BEGIN

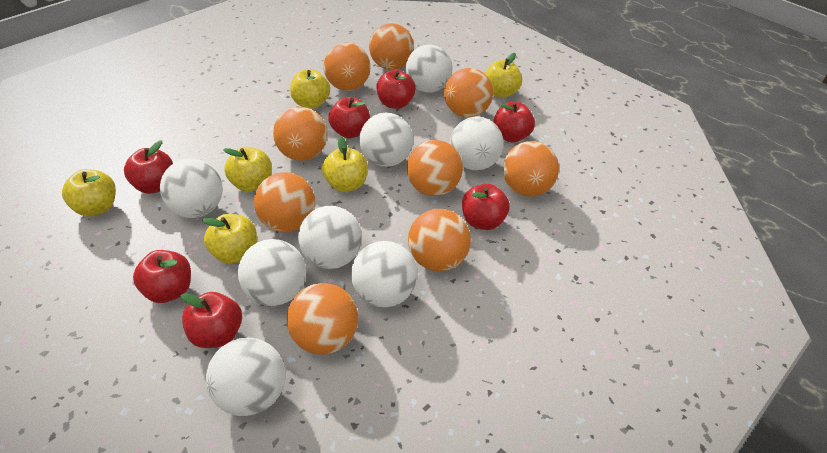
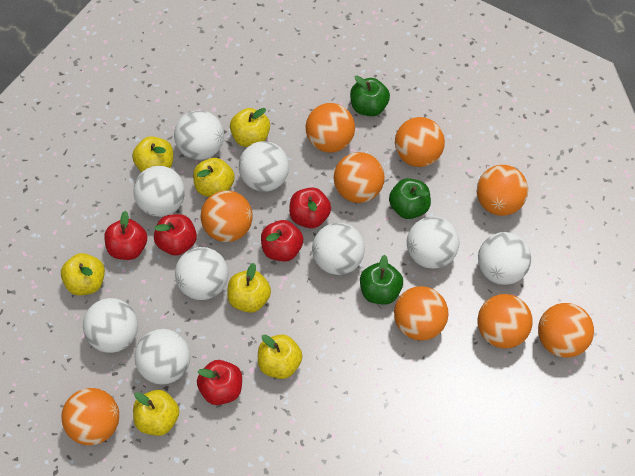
green apple: 0 -> 3
red apple: 7 -> 5
white ball: 8 -> 9
yellow apple: 6 -> 7

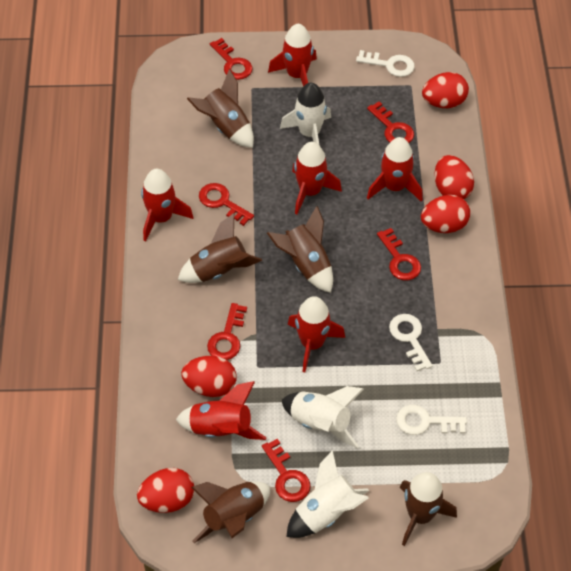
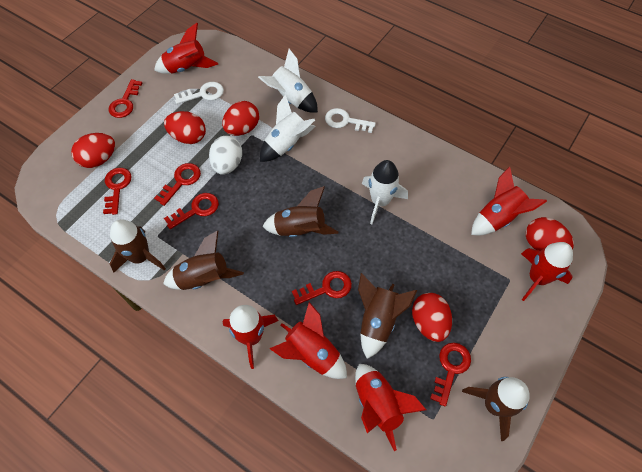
white egg: 0 -> 1
white key: 3 -> 2

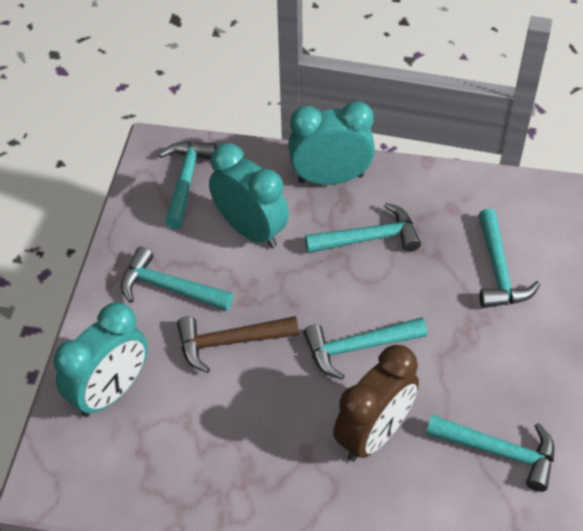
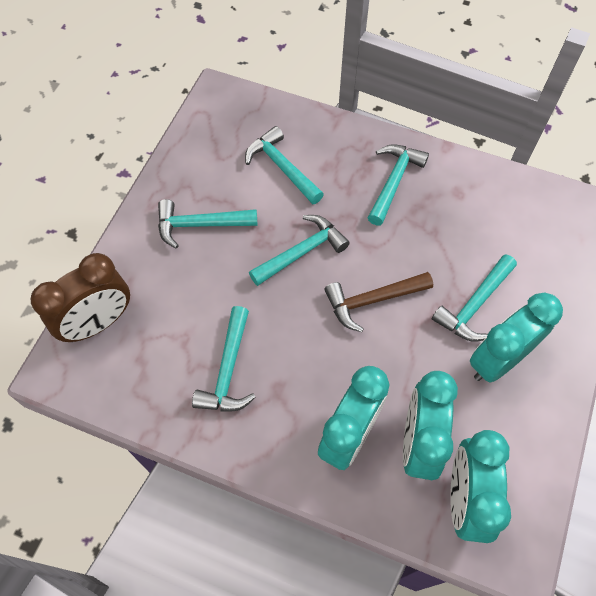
turquoise clock: 3 -> 4

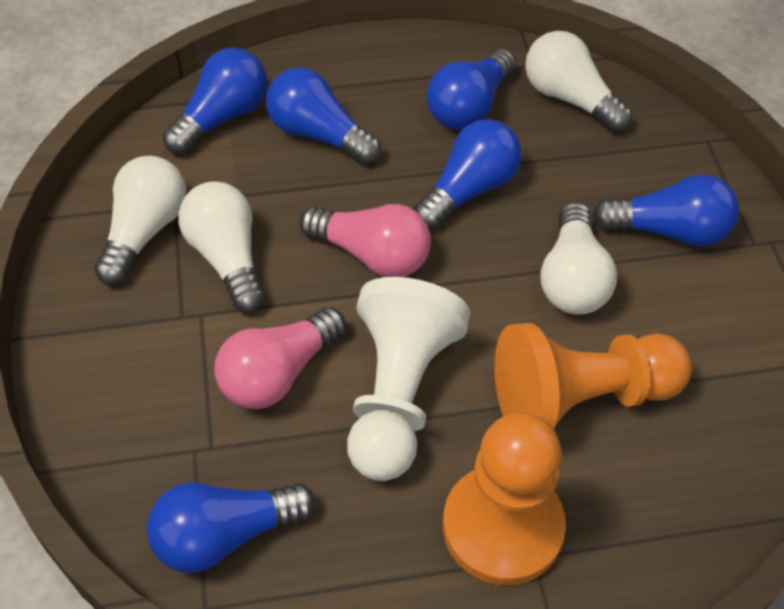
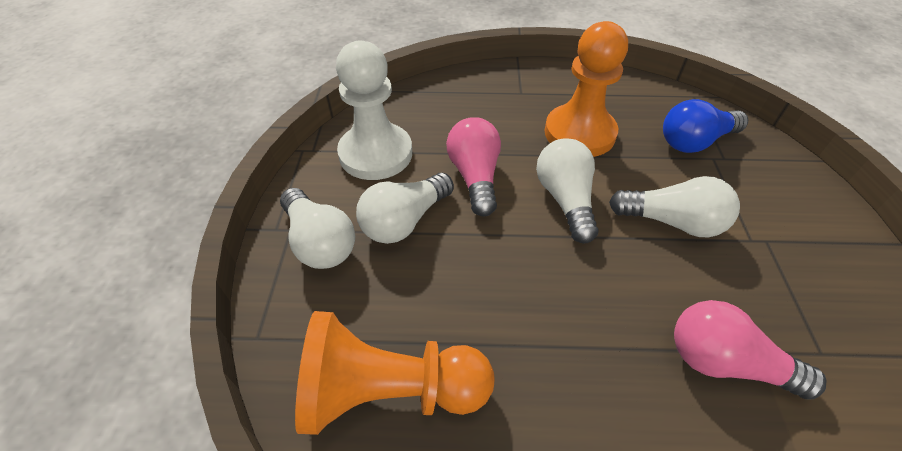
blue light bulb: 6 -> 1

END

■ **PROBLEM TO WORK ON**
Please write out all the entries above again exactly as they appear, skipping any images.

■ **WRITTEN ANSWER**
green apple: 0 -> 3
red apple: 7 -> 5
white ball: 8 -> 9
yellow apple: 6 -> 7

white egg: 0 -> 1
white key: 3 -> 2

turquoise clock: 3 -> 4

blue light bulb: 6 -> 1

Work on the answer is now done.